- Structured diff data -
——
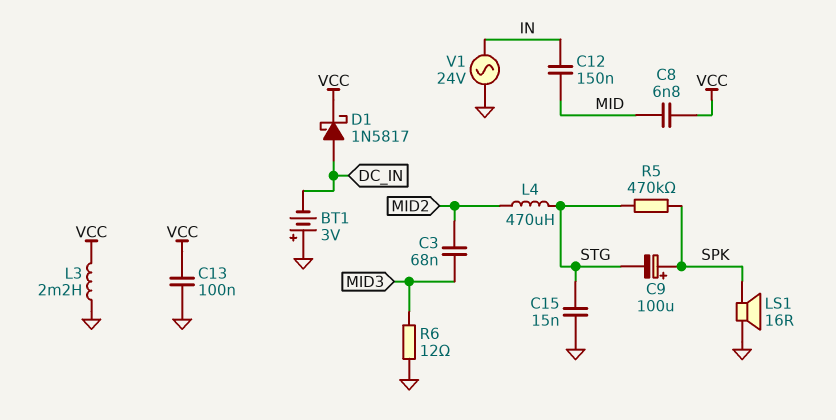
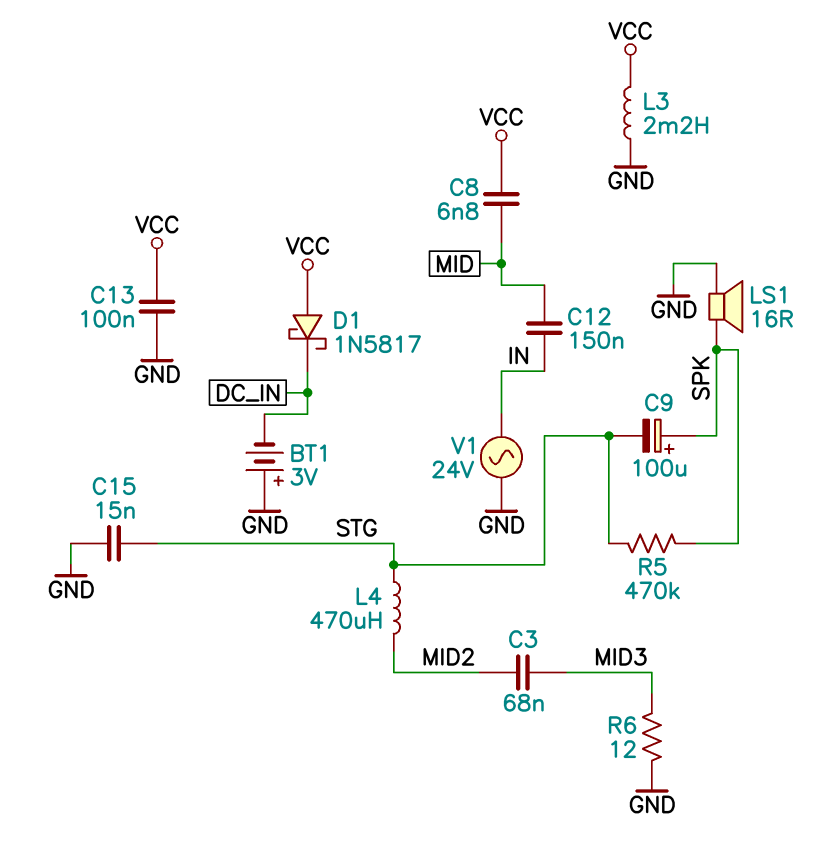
D1: schottky 1N5817 (A DC_IN, K VCC) -> schottky 1N5817 (A VCC, K DC_IN)

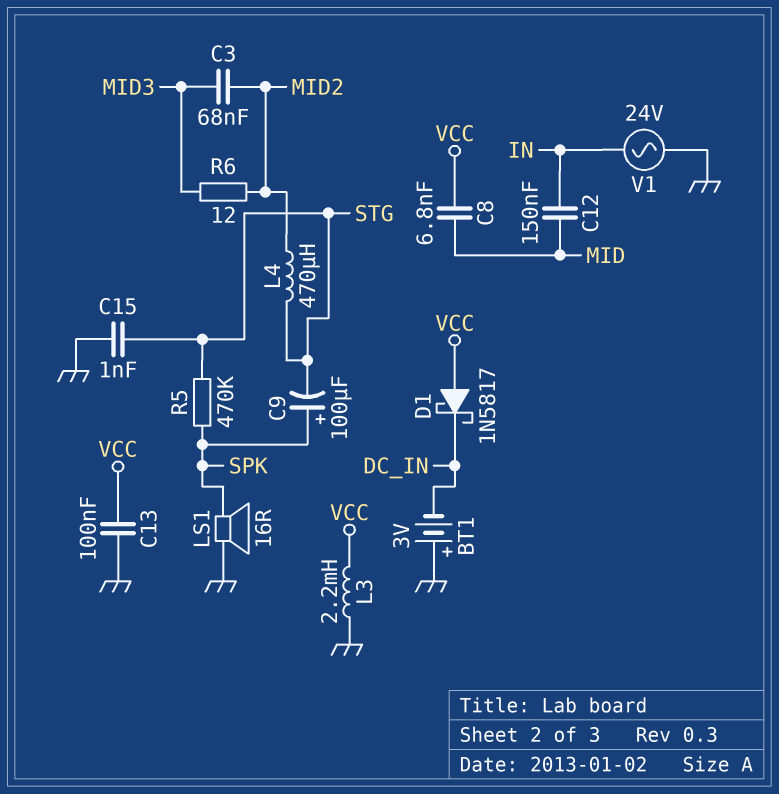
C15: 15nF (GND, STG) -> 1nF (GND, STG)
R6: 12 (GND, MID3) -> 12 (MID2, MID3)

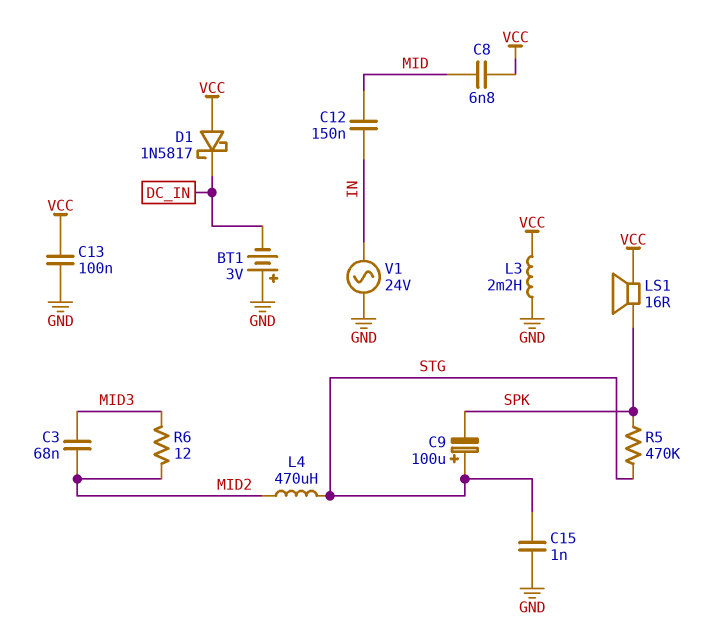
C9: 100uF (plus SPK, minus STG) -> 100uF (plus STG, minus SPK)
LS1: speaker 16R (GND, SPK) -> speaker 16R (SPK, VCC)

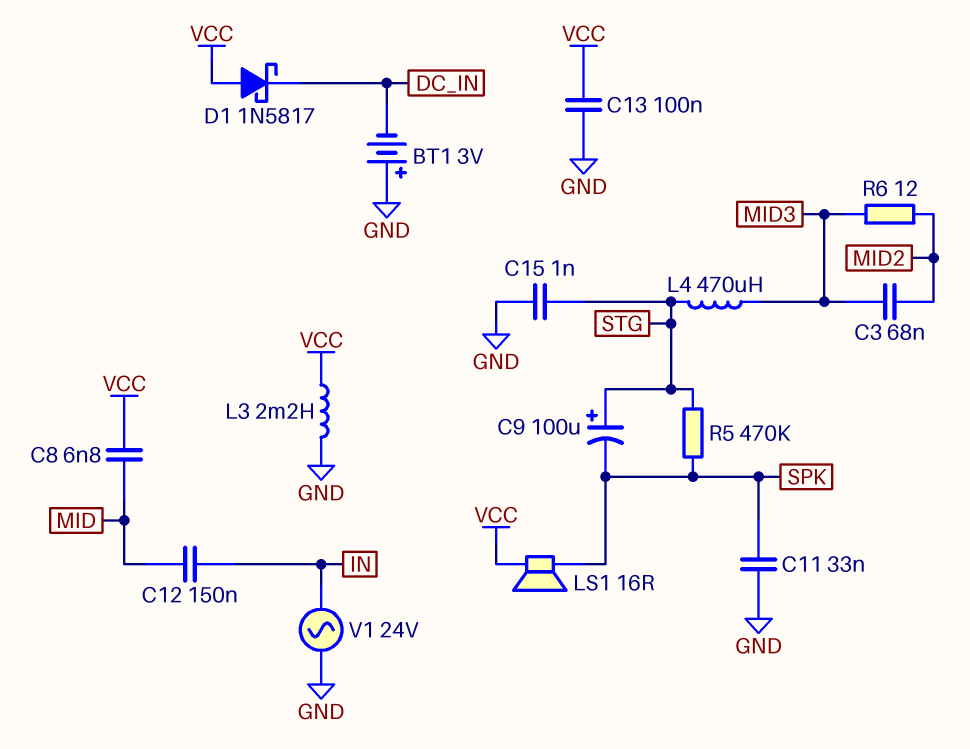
C11: none -> 33nF (GND, SPK)
L4: 470uH (MID2, STG) -> 470uH (MID3, STG)

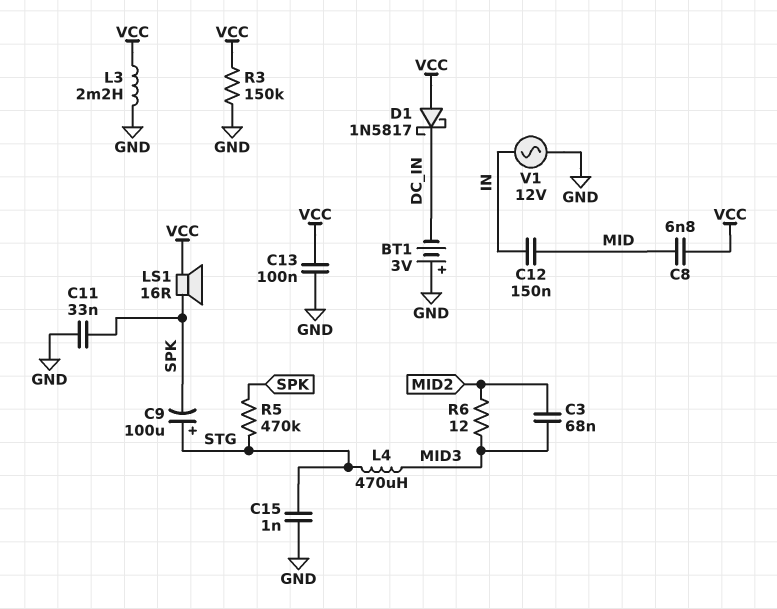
R3: none -> 150k (GND, VCC)
V1: AC 24V (GND, IN) -> AC 12V (GND, IN)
——
- REQUIREMENT -
Using the records above, reproduce exactly the lines from the line containing "C11: none -> 33nF (GND, SPK)" through the last line, with both ends kept and no pictures.

- TASK ANSWER -
C11: none -> 33nF (GND, SPK)
L4: 470uH (MID2, STG) -> 470uH (MID3, STG)

R3: none -> 150k (GND, VCC)
V1: AC 24V (GND, IN) -> AC 12V (GND, IN)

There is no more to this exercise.